[Object state change records]
________
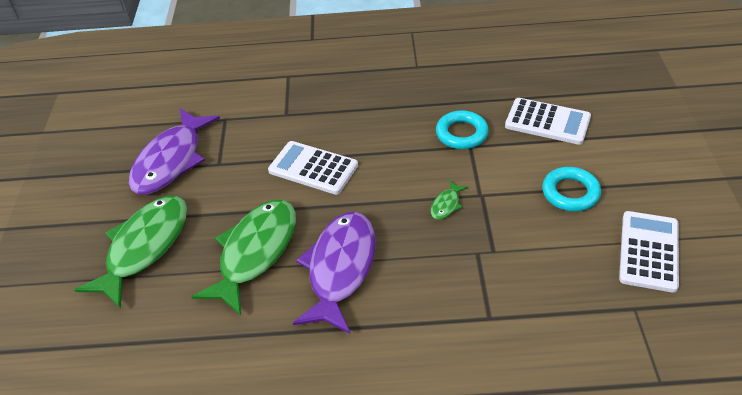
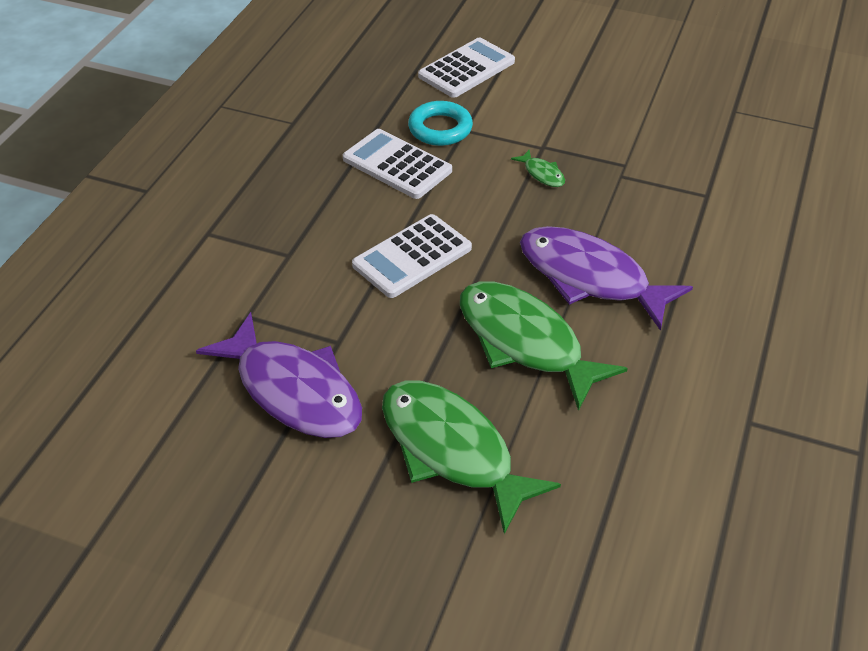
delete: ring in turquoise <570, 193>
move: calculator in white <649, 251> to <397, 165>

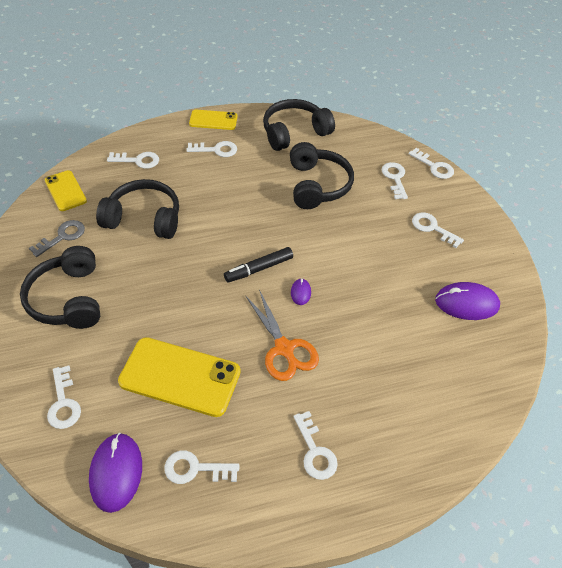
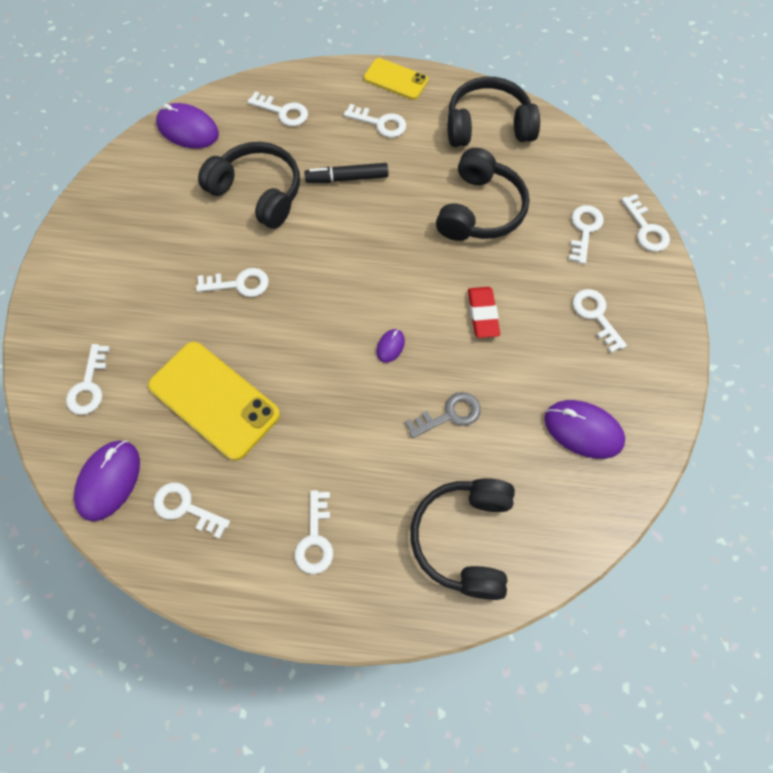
delete: scissors in orange <284, 348>
insert: key in white <239, 284>; eraser in red <483, 314>
move: headphones in black <68, 299> to <464, 539>; key in grey <62, 236> to <449, 415>; marker in black <259, 269> to <347, 178>
replace: phone in yellow <65, 191> to mouse in purple <188, 129>

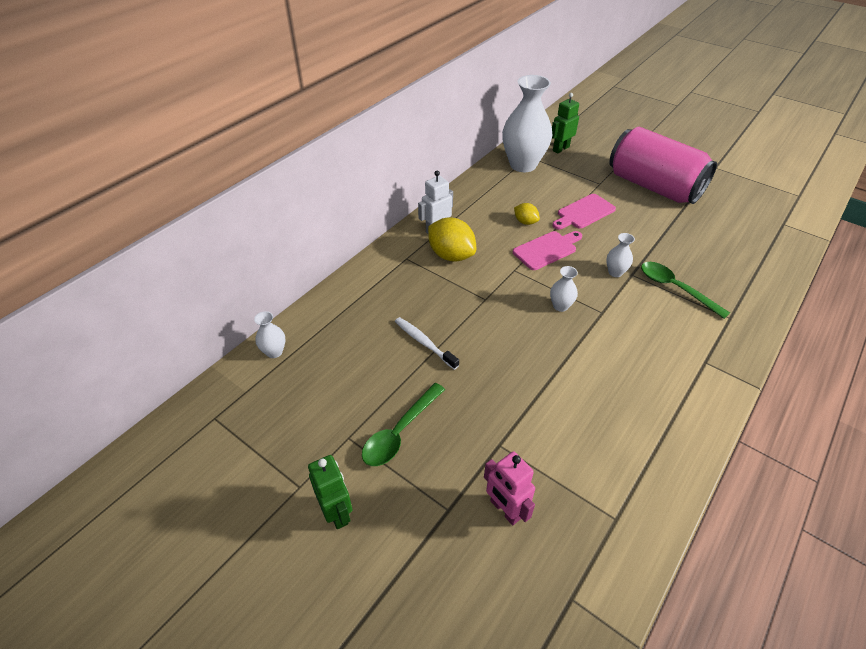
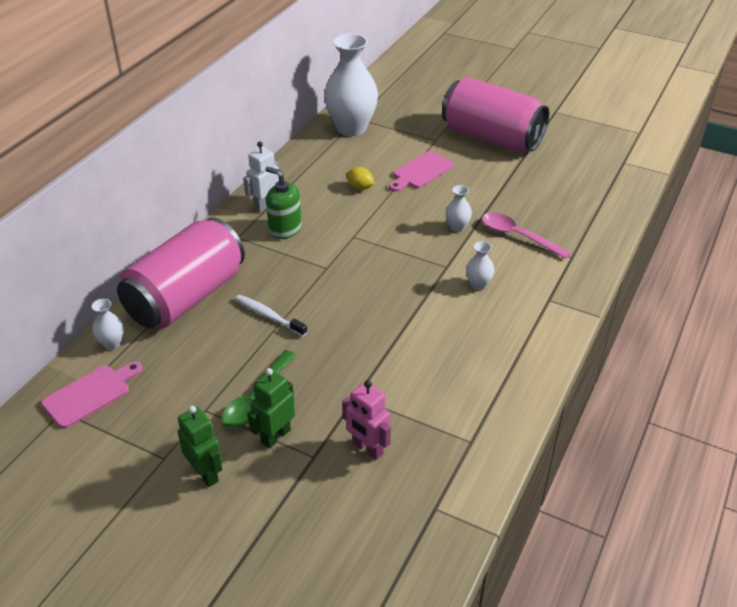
insert: can in pink <186, 297>
move: cutting board in pink <547, 250> to <90, 394>; vase in white <560, 306> to <478, 285>; robot in green <560, 149> to <275, 436>
replace: lemon in yellow <451, 255> to soap dispenser in green <285, 229>
recolor: spoon in green <675, 288> to spoon in pink <517, 236>

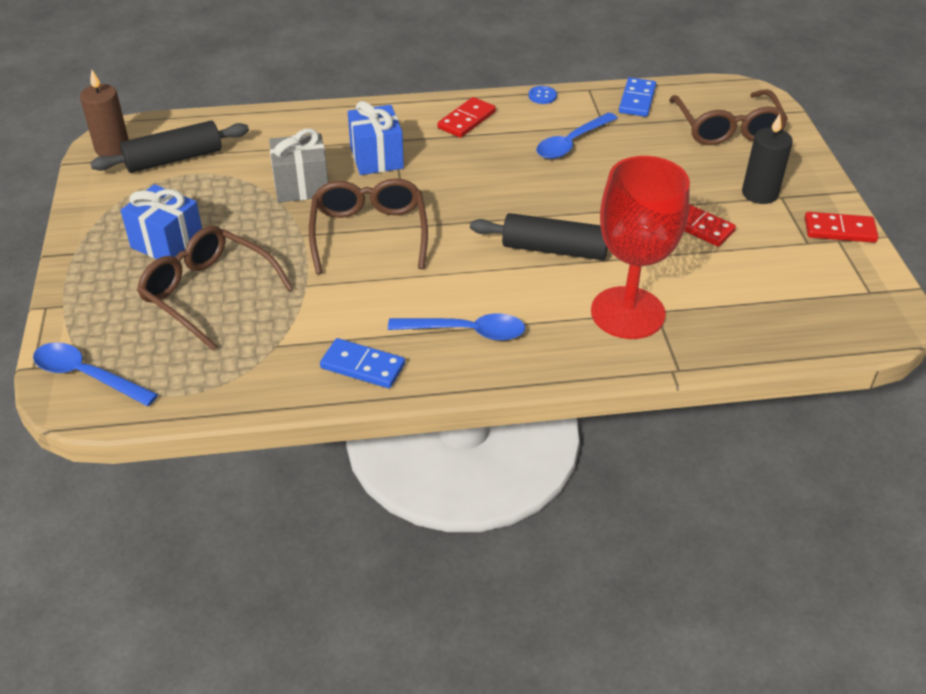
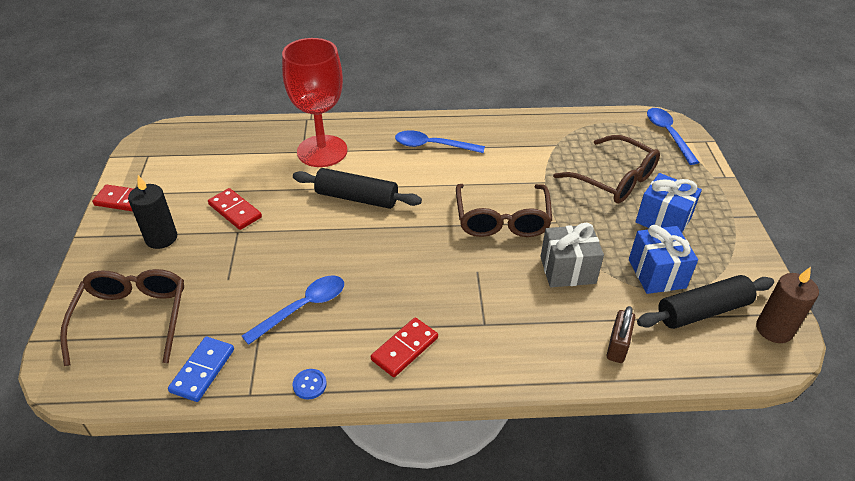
delete: domino in blue <363, 366>
insert: padlock in brown <617, 346>
move: gift in blue <376, 158> to <657, 273>
rotate: spoon in blue <87, 376> = <668, 134> 135 degrees counterclockwise

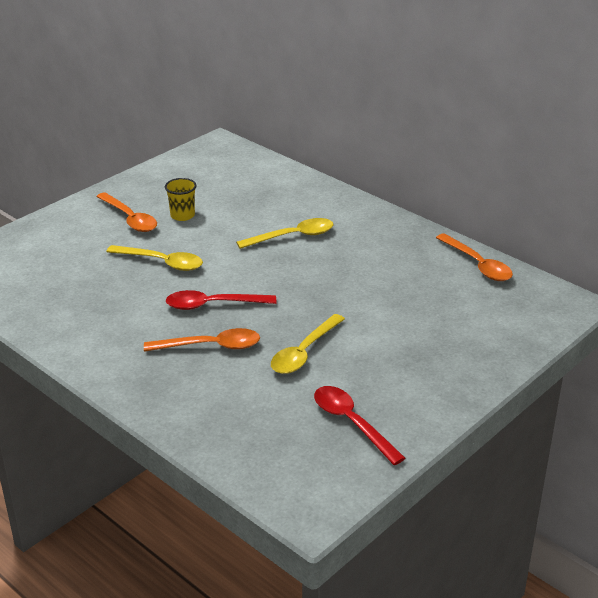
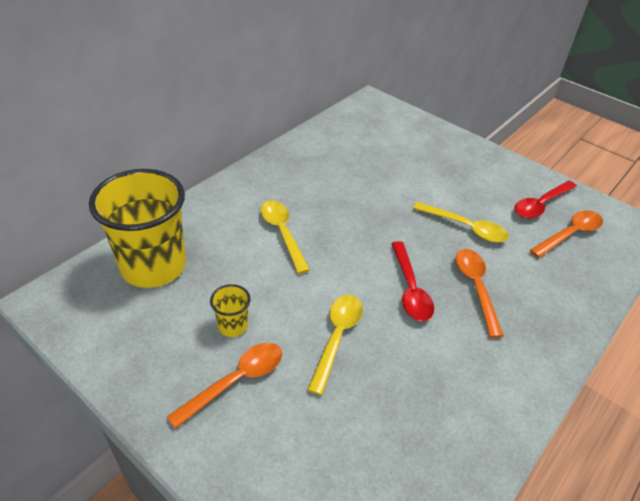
insert: cup in yellow <153, 266>
move: spoon in orange <478, 264> to <570, 234>

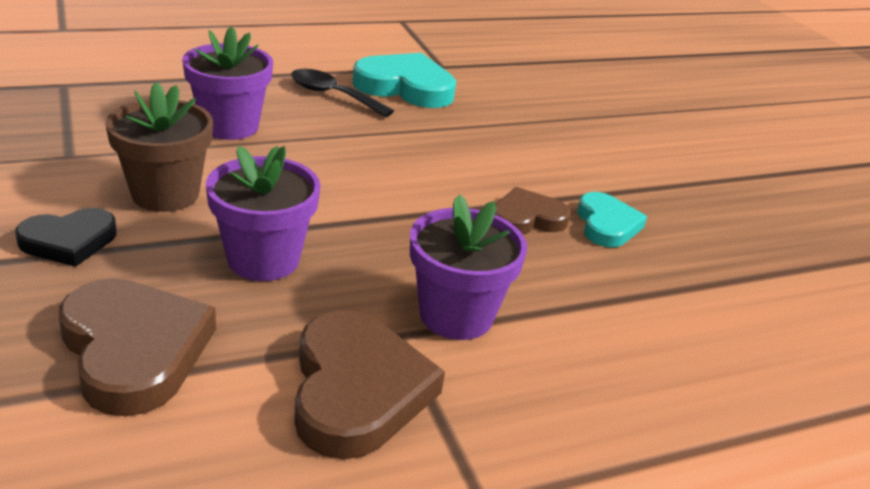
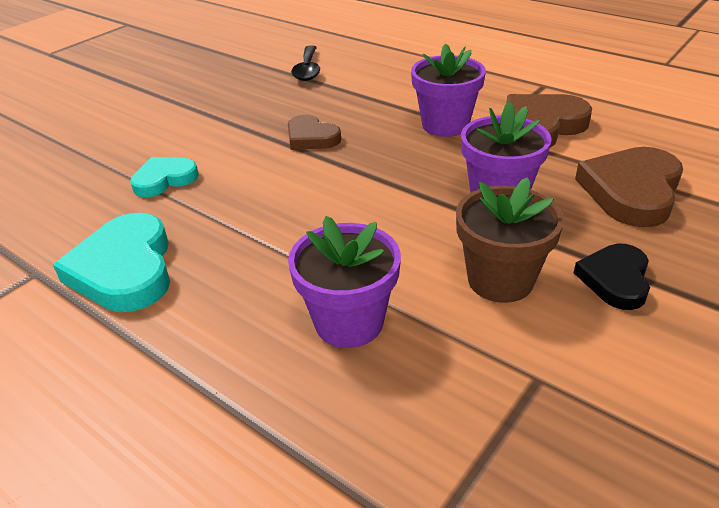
move: spoon in black <333, 95> to <308, 70>; heart in turquoise <606, 225> to <164, 180>
rotate: heart in black <69, 241> = <615, 279> 105 degrees counterclockwise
________
- YOUR INSTRUCTIONS -
Restate word for word the lines from the one holding "delete: scissors in orange <284, 348>" down through the last line of the records above, and do not include the pictures.

- WRITTEN RESPONSE -
delete: scissors in orange <284, 348>
insert: key in white <239, 284>; eraser in red <483, 314>
move: headphones in black <68, 299> to <464, 539>; key in grey <62, 236> to <449, 415>; marker in black <259, 269> to <347, 178>
replace: phone in yellow <65, 191> to mouse in purple <188, 129>

insert: can in pink <186, 297>
move: cutting board in pink <547, 250> to <90, 394>; vase in white <560, 306> to <478, 285>; robot in green <560, 149> to <275, 436>
replace: lemon in yellow <451, 255> to soap dispenser in green <285, 229>
recolor: spoon in green <675, 288> to spoon in pink <517, 236>

delete: domino in blue <363, 366>
insert: padlock in brown <617, 346>
move: gift in blue <376, 158> to <657, 273>
rotate: spoon in blue <87, 376> = <668, 134> 135 degrees counterclockwise

insert: cup in yellow <153, 266>
move: spoon in orange <478, 264> to <570, 234>

move: spoon in black <333, 95> to <308, 70>; heart in turquoise <606, 225> to <164, 180>
rotate: heart in black <69, 241> = <615, 279> 105 degrees counterclockwise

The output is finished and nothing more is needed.